ASSIGNMENT: Only the number is needed: how many lines of the records include "button"?

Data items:
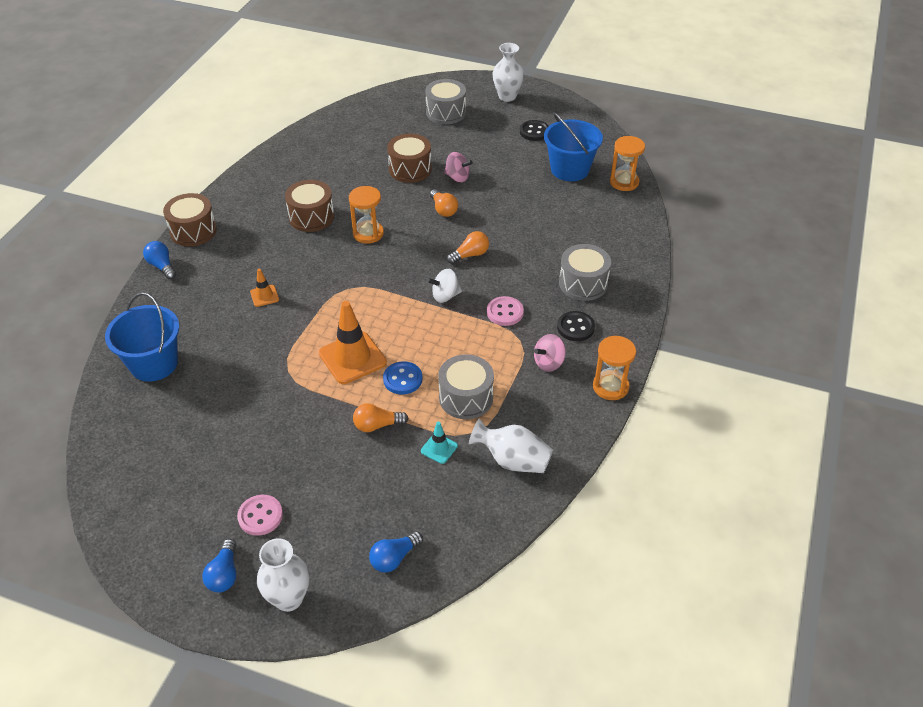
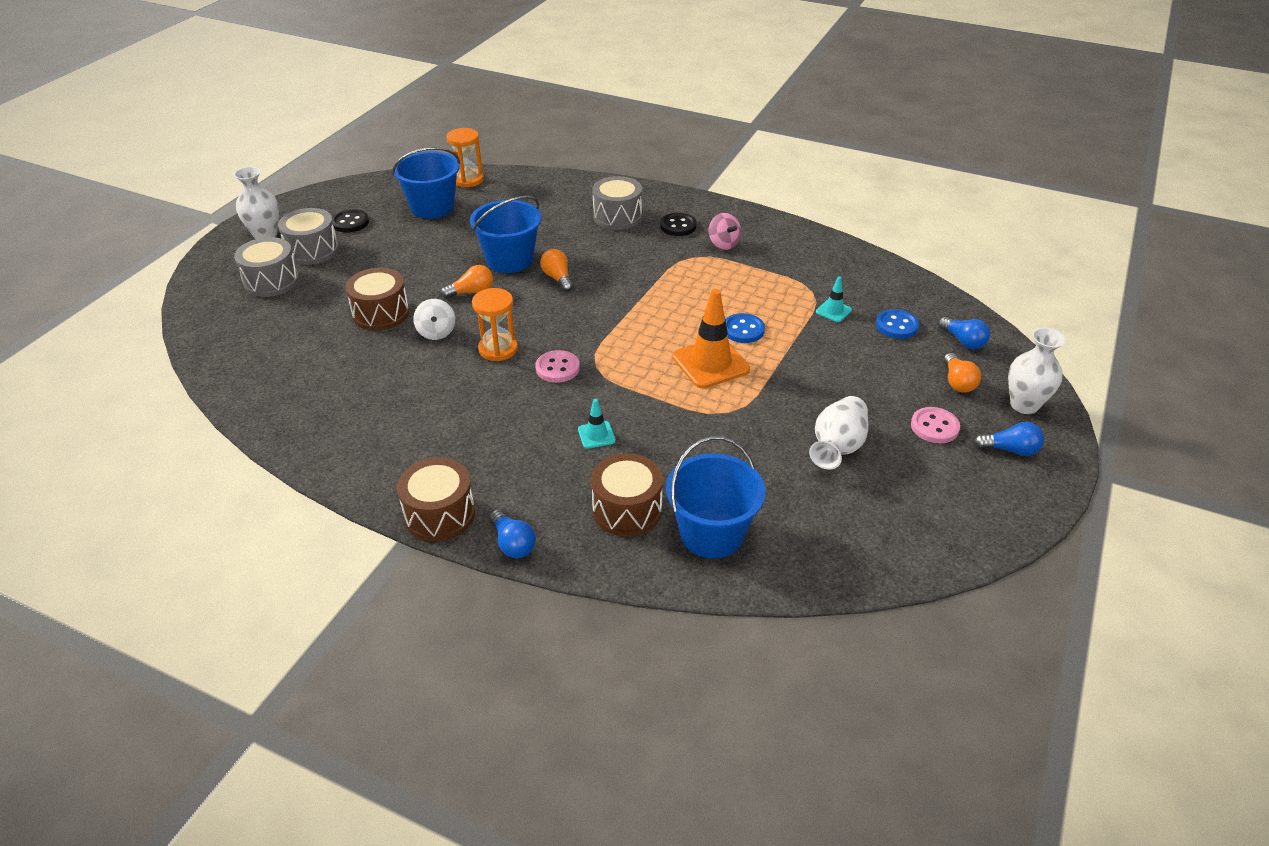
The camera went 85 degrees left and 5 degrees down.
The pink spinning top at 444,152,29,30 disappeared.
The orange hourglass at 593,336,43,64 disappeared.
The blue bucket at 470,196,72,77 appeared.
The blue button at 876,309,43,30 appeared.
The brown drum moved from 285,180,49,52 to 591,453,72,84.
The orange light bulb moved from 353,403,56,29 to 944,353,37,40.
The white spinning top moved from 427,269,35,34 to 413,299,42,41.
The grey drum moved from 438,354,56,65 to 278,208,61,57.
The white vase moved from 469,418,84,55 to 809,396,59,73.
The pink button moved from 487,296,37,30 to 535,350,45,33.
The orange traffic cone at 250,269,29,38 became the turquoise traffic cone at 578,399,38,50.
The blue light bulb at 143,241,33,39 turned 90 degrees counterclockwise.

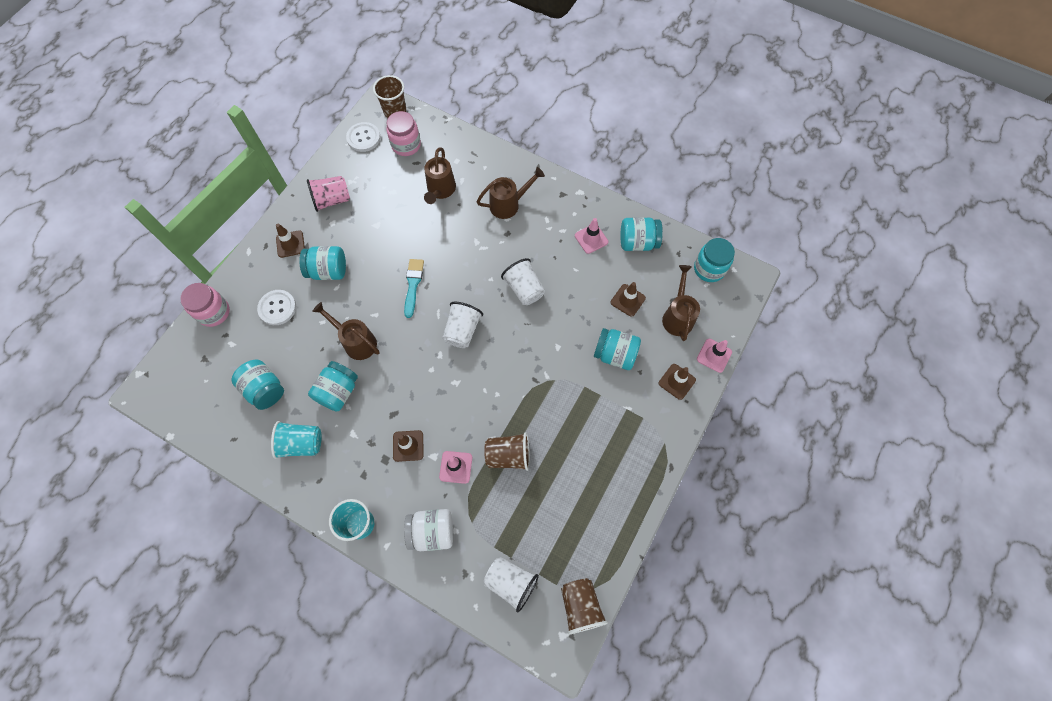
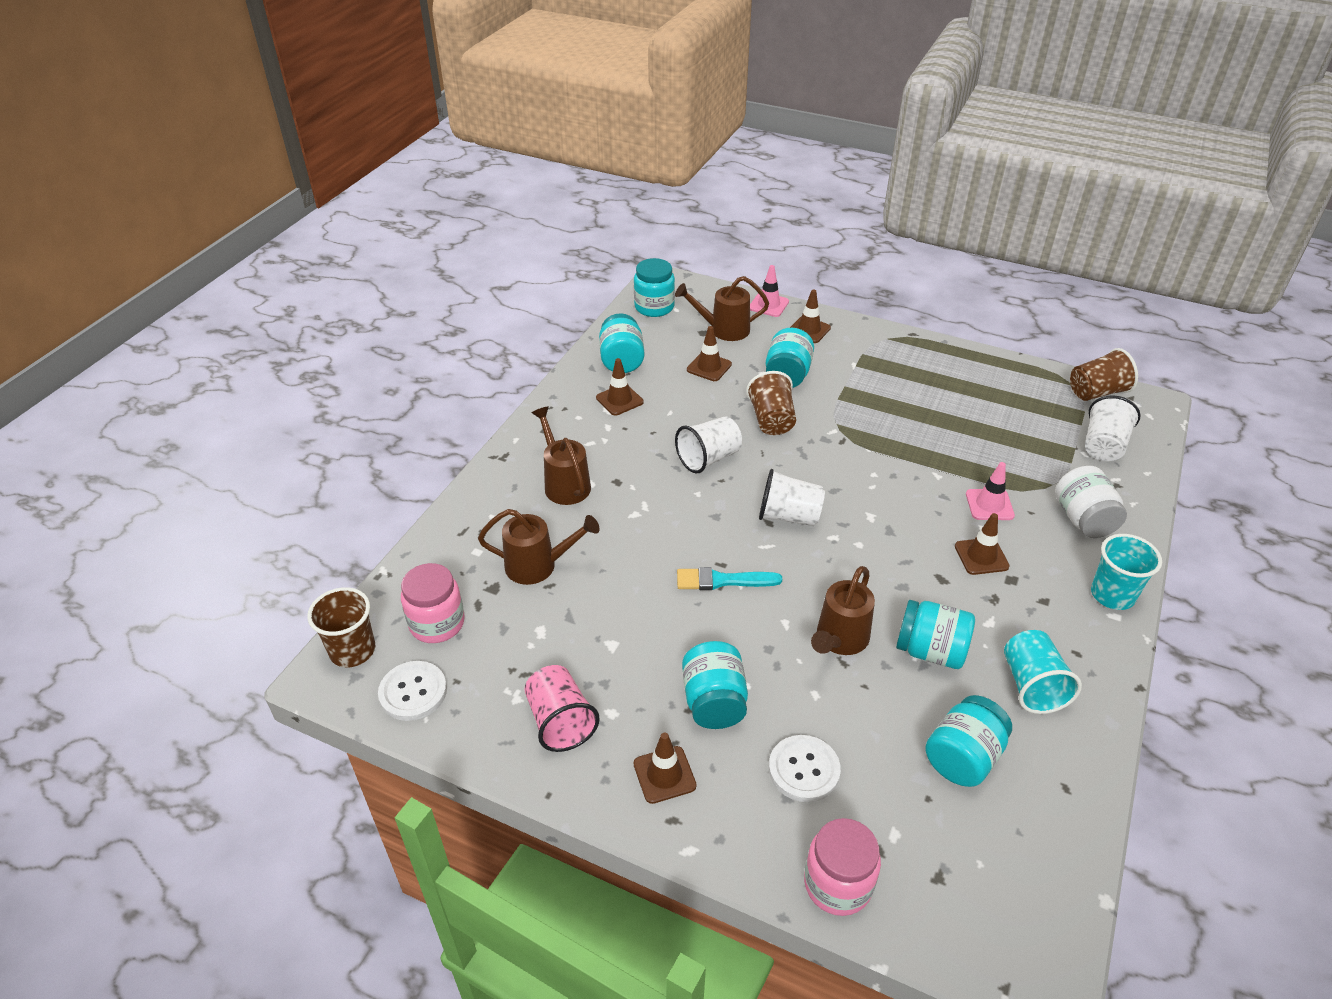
The camera went 95 degrees left and 25 degrees down.
The brown cup moved from 484,432,46,39 to 746,371,50,64.
The pink traffic cone at 575,218,33,36 became the brown traffic cone at 596,358,48,57.

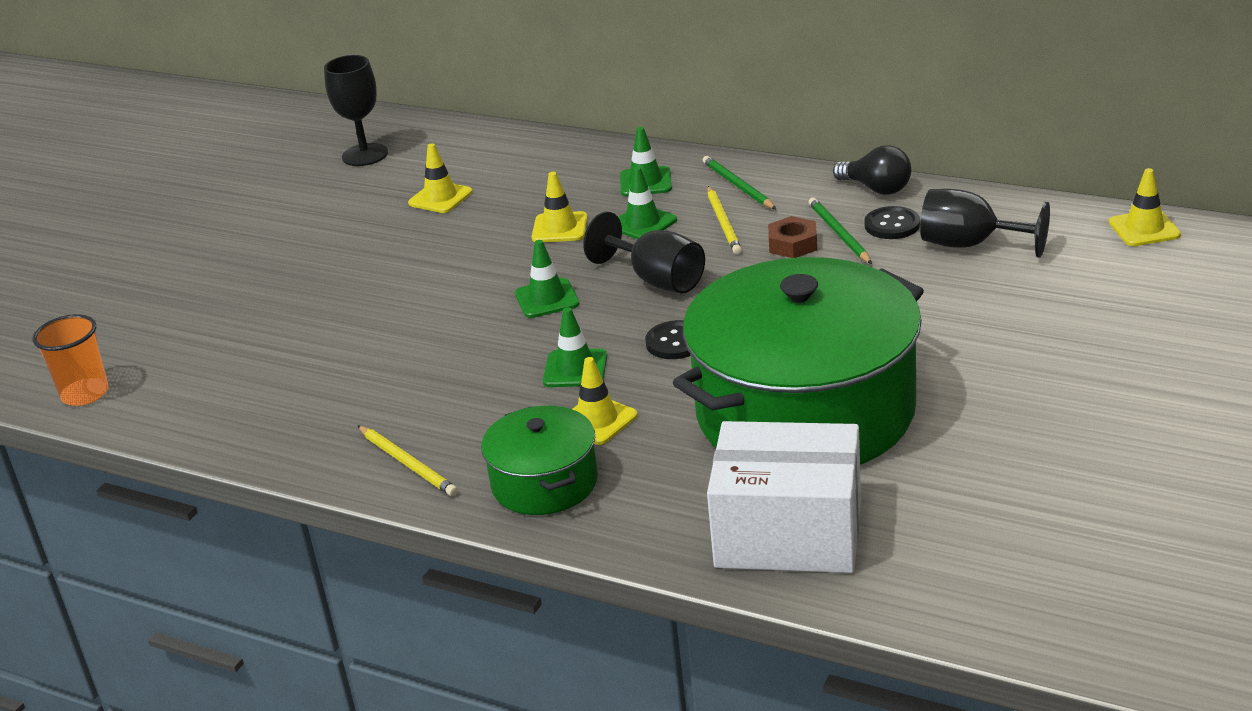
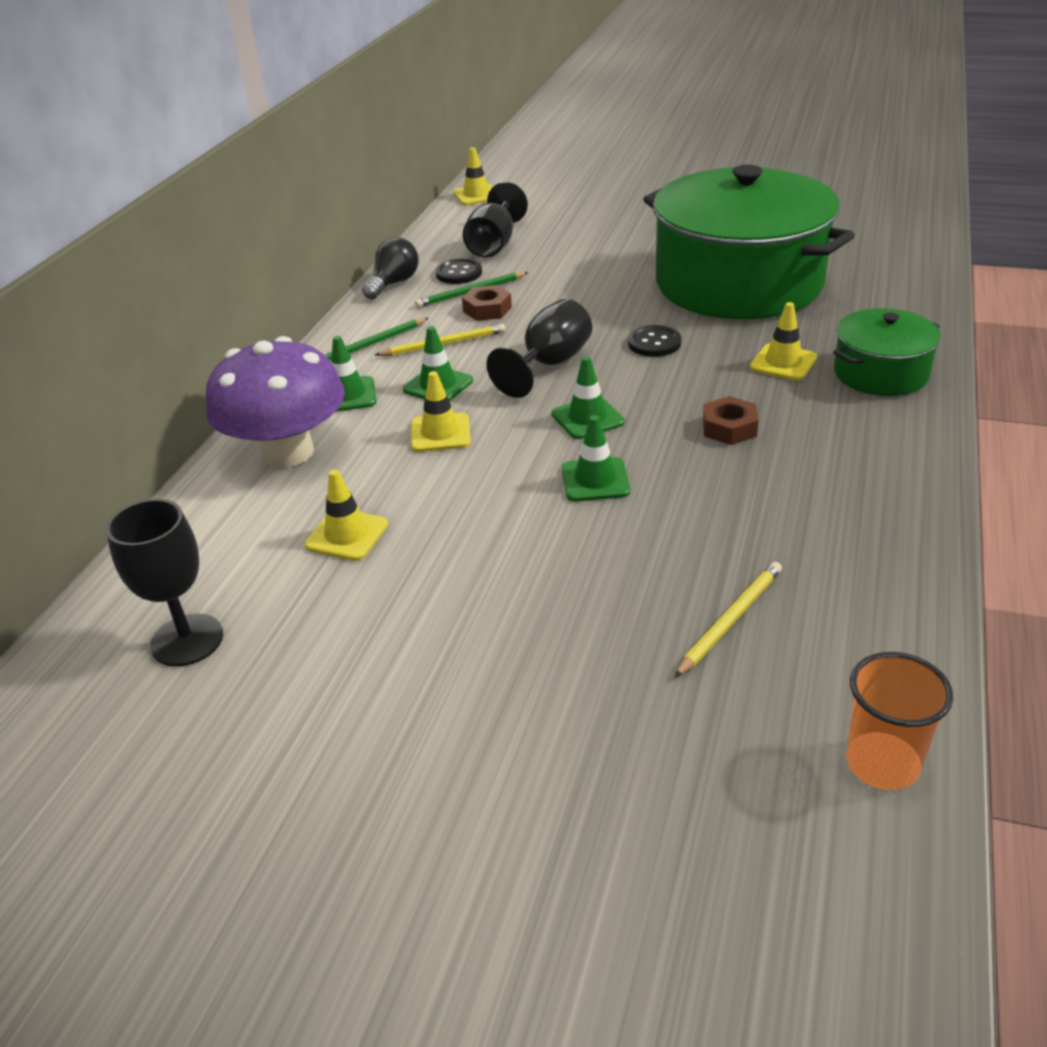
The camera went 100 degrees left and 5 degrees up.
The white box at 707,421,154,152 disappeared.
The purple mushroom at 206,336,139,132 appeared.
The brown nut at 703,396,55,49 appeared.
The yellow pencil moved from 357,425,101,71 to 675,562,107,115.
The green traffic cone moved from 543,307,64,80 to 562,415,68,86.

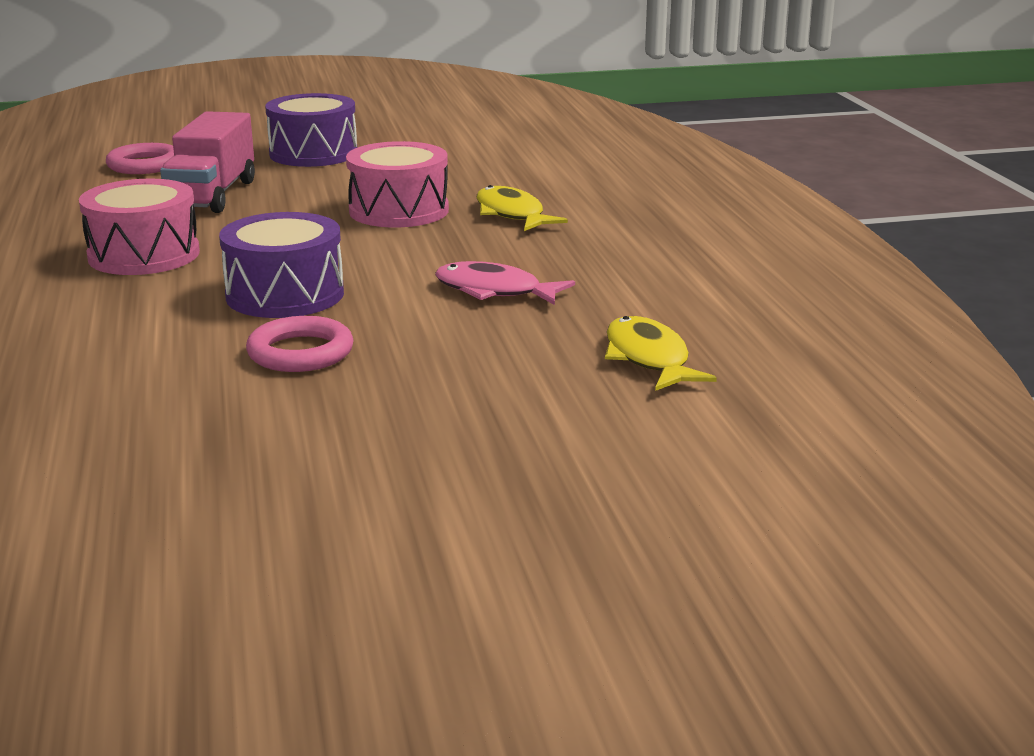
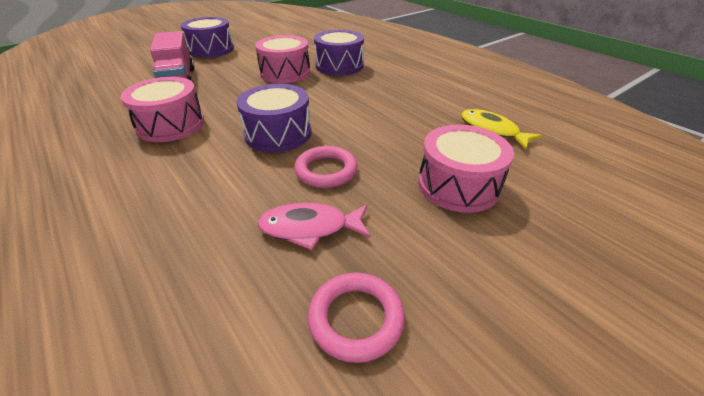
The camera went 25 degrees left and 15 degrees up.
The pink drum at 418,125,96,88 appeared.
The pink ring moved from 106,143,68,31 to 308,272,97,91.
The pink fish moved from 435,261,140,44 to 258,203,113,47.
The yellow fish at 477,185,91,46 was replaced by the purple drum at 314,30,50,46.

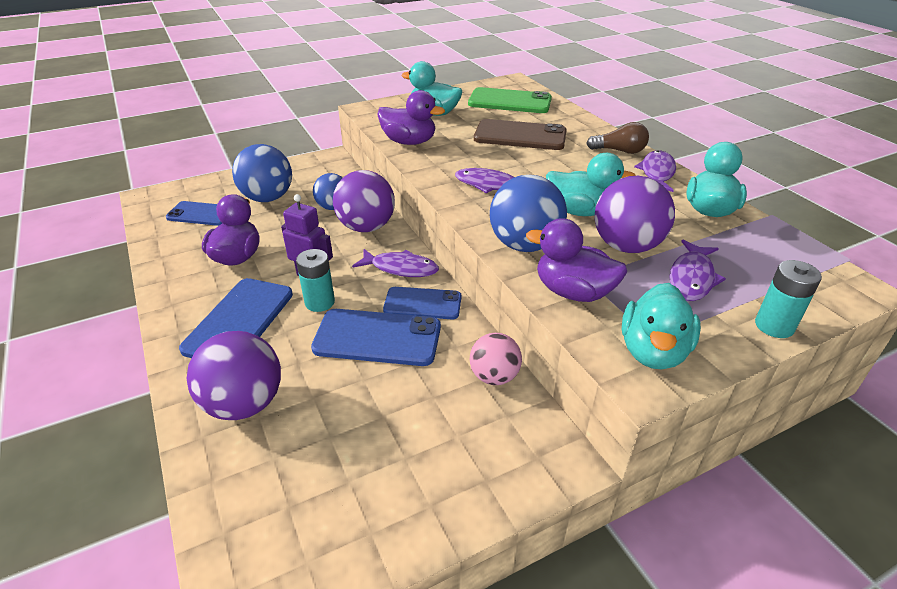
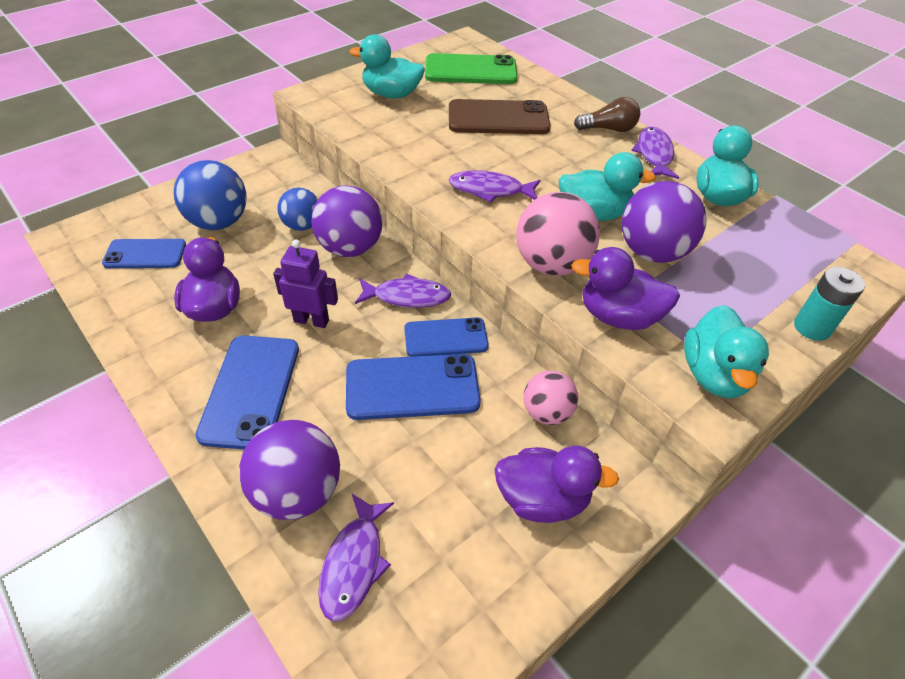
The camera went 15 degrees left and 10 degrees up.
The turquoise battery at 296,249,39,63 disappeared.
The purple duck moved from 377,90,68,55 to 494,446,125,77.
The purple fish moved from 669,240,57,61 to 318,494,76,128.
The blue ball at 490,175,77,77 became the pink ball at 517,192,83,84.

RESPONSE AREA: 2